(Records from a dataset)
Start of Block

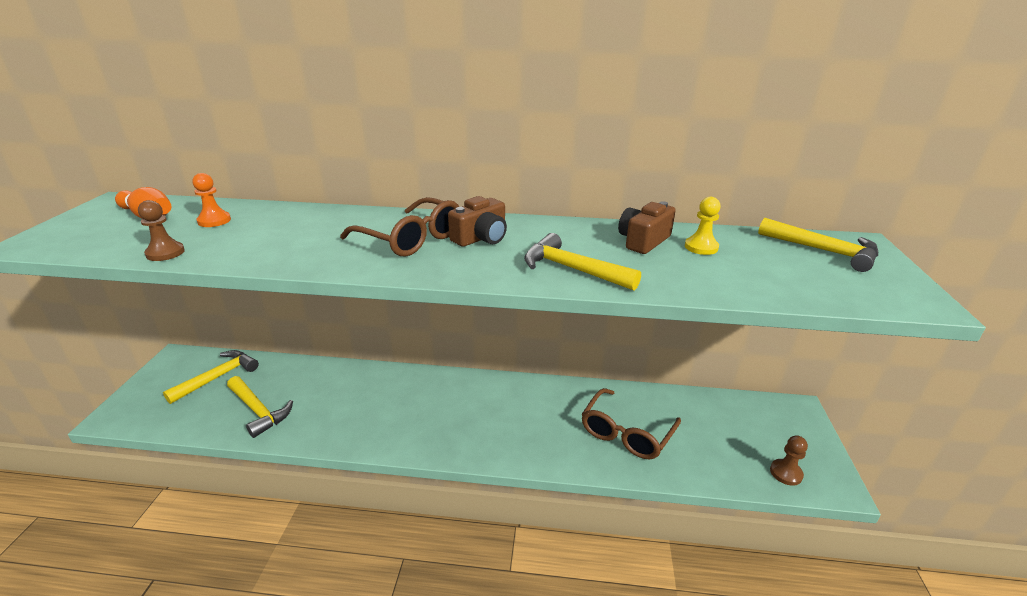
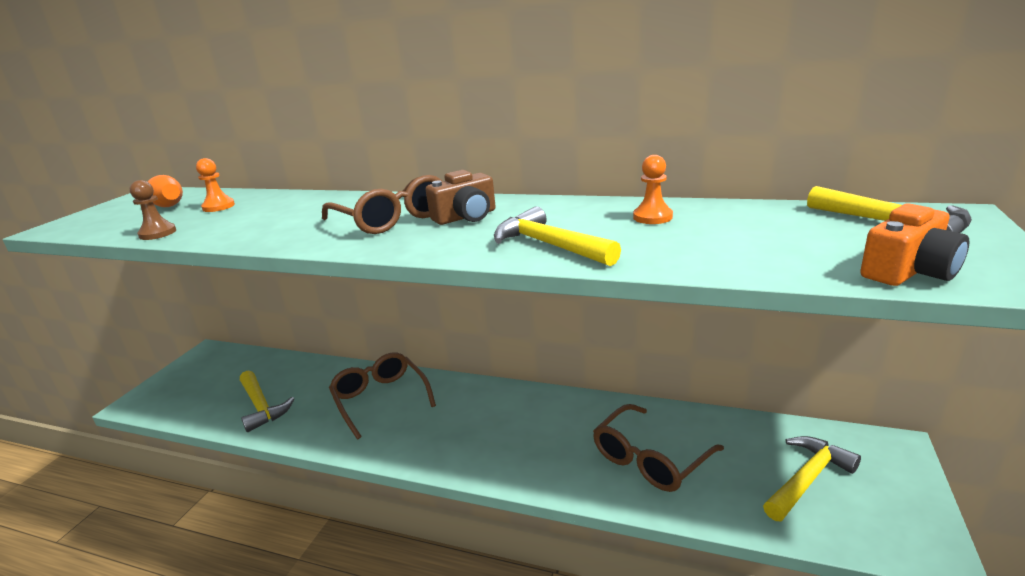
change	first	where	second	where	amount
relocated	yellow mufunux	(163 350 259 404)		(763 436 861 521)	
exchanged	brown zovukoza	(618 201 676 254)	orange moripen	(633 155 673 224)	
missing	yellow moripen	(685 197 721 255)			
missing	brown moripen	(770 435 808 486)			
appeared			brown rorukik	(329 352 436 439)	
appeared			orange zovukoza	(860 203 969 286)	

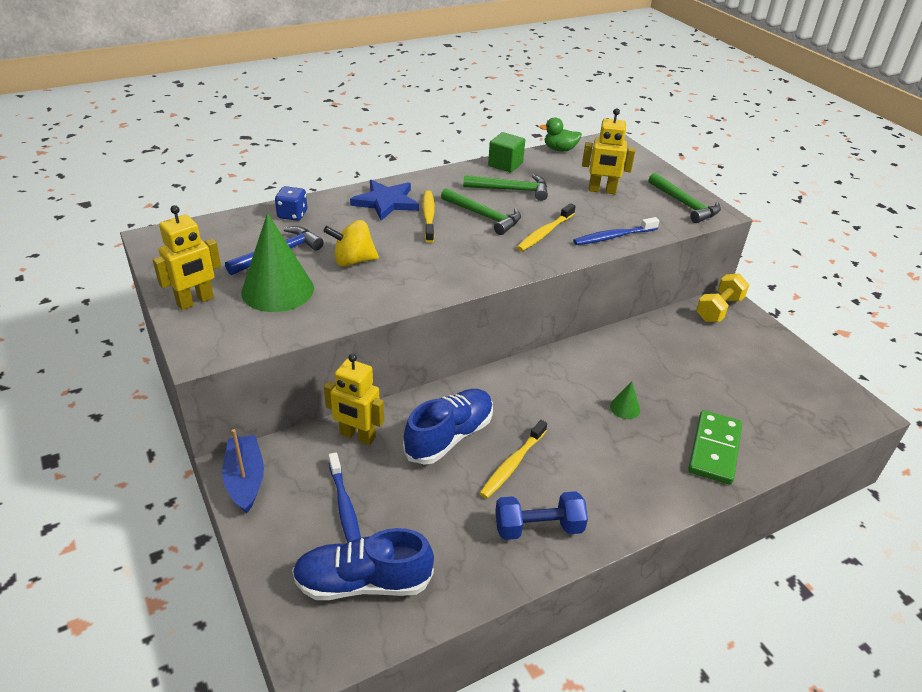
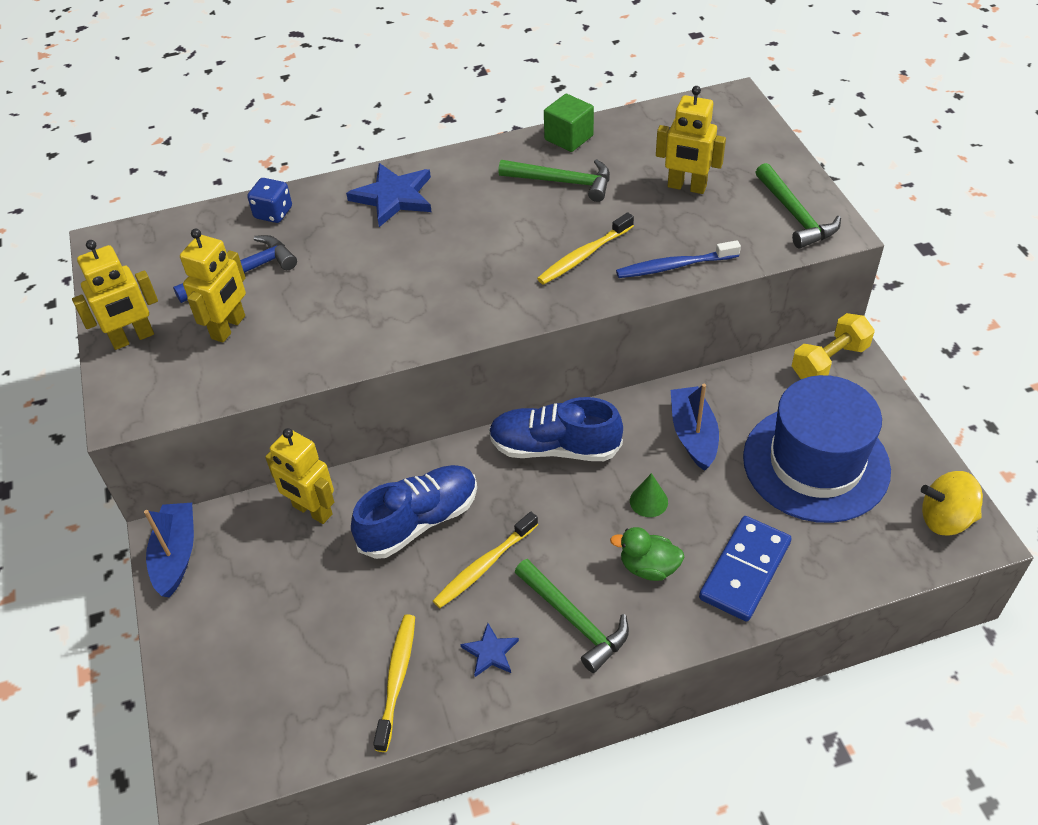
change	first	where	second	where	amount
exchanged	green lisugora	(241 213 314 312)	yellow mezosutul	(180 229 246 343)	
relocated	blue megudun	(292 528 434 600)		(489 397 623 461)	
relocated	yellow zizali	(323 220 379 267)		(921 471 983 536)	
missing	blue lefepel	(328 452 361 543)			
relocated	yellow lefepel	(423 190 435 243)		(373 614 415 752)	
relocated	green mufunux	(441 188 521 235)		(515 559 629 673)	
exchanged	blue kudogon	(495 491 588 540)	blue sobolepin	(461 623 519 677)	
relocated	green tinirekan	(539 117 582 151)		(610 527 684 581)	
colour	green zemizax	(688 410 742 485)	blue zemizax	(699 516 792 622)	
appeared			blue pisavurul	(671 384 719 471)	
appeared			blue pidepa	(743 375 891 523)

End of Block

Activity → Across all of the records above, how many lines include the string "moripen"? Answer with one number only.

Written solution → 3